> _Prompt_
Omitting the pictures, restate all of the entries below exactly.

Data for review Start Marker

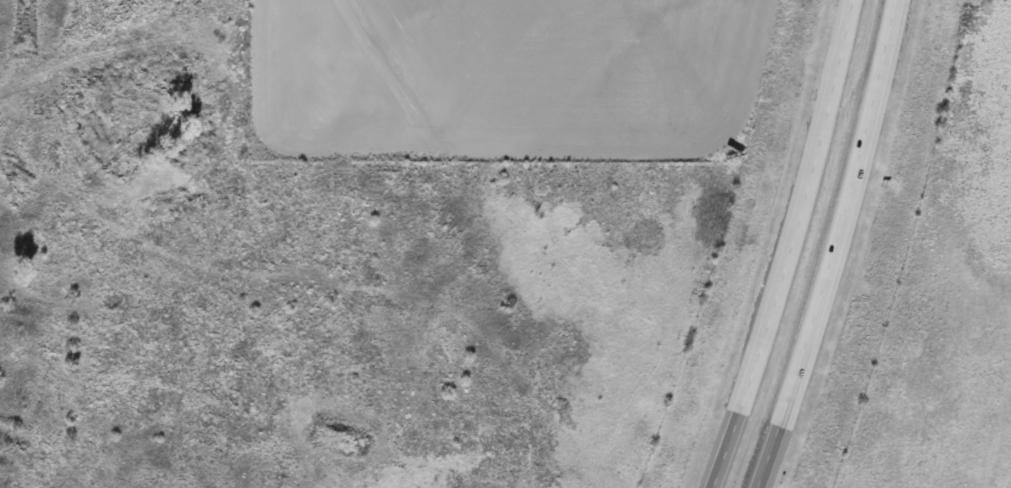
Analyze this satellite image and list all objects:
road: (800, 205)
road: (842, 212)
road: (724, 448)
road: (766, 455)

Data for review End Marker

> _Task output_
Analyze this satellite image and list all objects:
road: (800, 205)
road: (842, 212)
road: (724, 448)
road: (766, 455)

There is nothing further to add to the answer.